### Revision tracking records
>>>
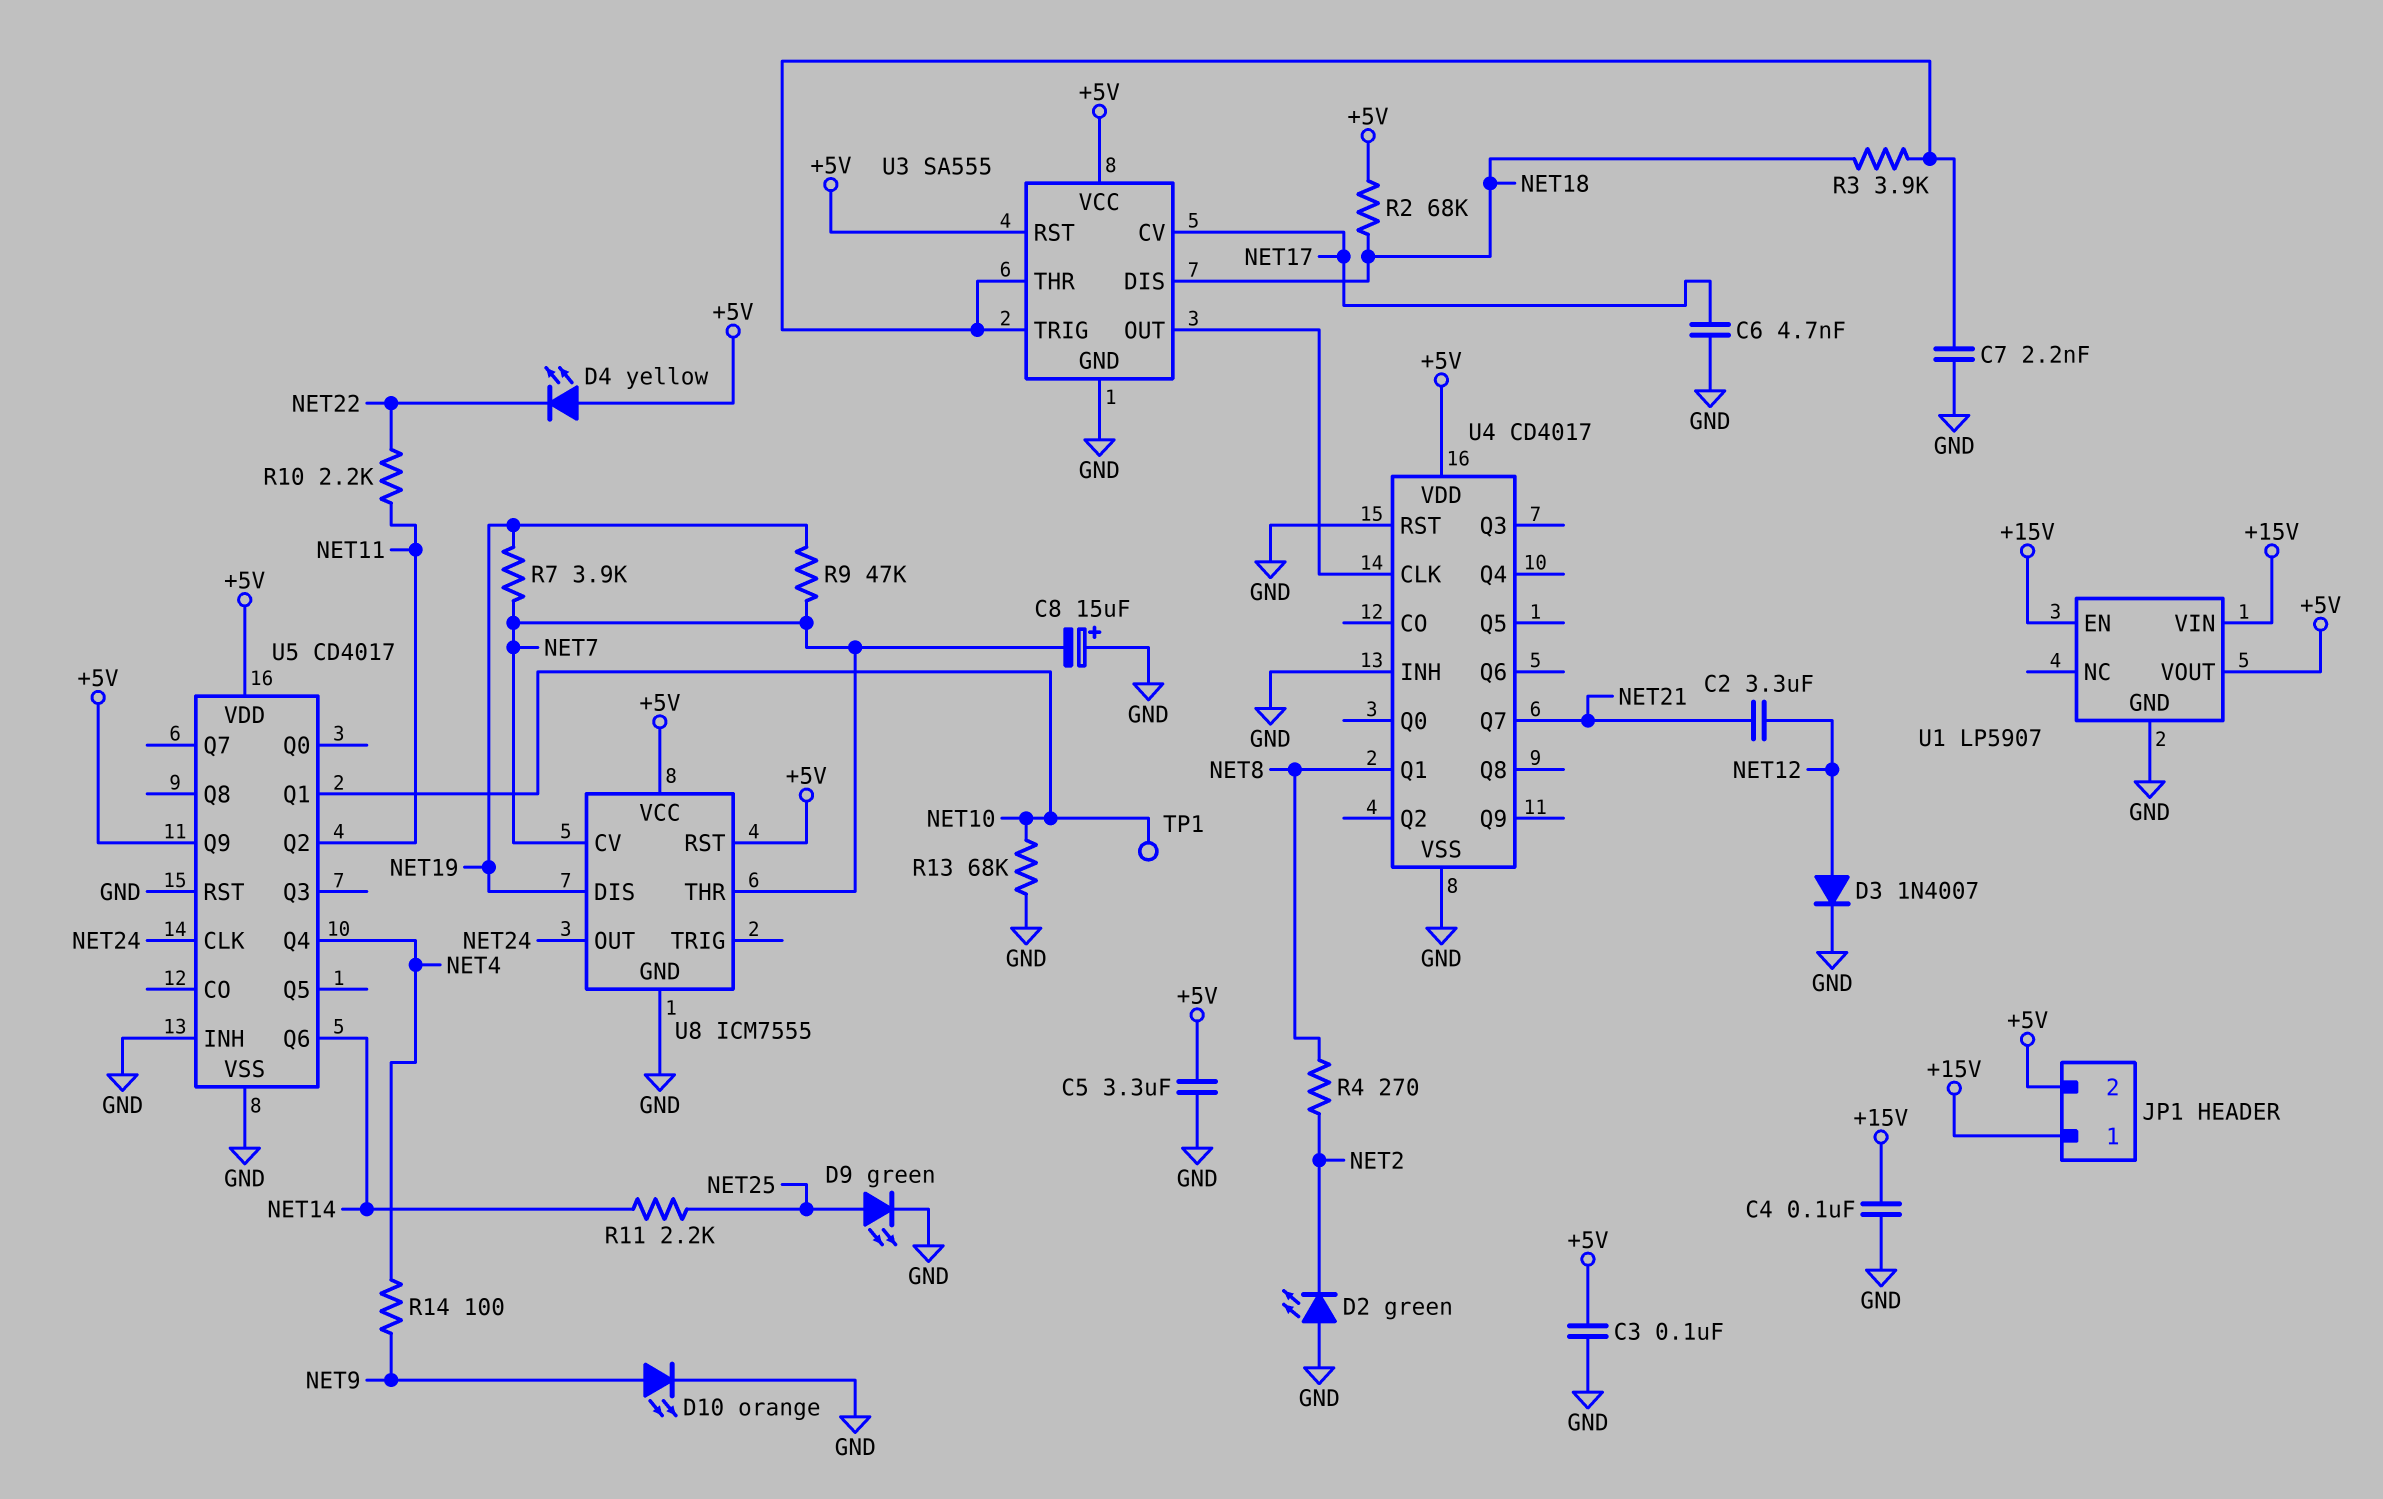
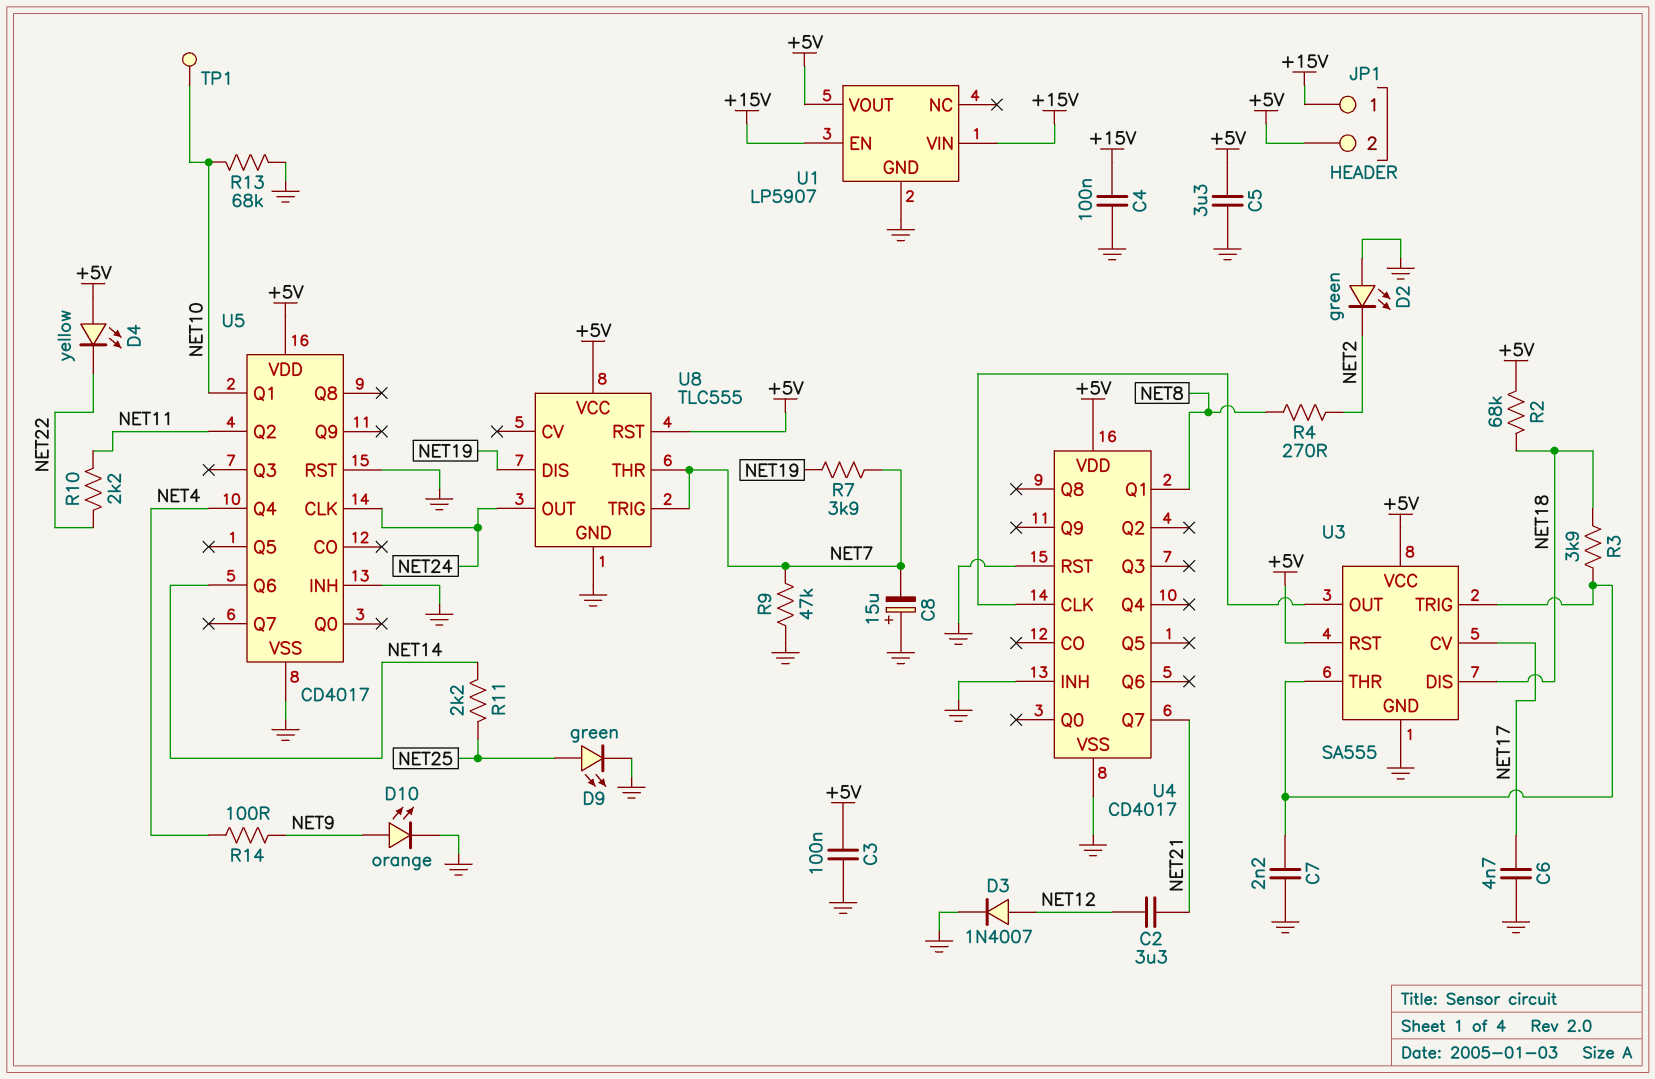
R9: 47k (NET7, NET19) -> 47k (GND, NET7)
U5 pin Q9: +5V -> none
U8: ICM7555 -> TLC555
U8 pin CV: NET7 -> none
U8 pin TRIG: none -> NET7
<<<
### EXERCISE BRIEF
Please return exactly the lines from the one containing "U8: ICM7555 -> TLC555" through the end of the entries above, adding no other line.

### RESPONSE BOX
U8: ICM7555 -> TLC555
U8 pin CV: NET7 -> none
U8 pin TRIG: none -> NET7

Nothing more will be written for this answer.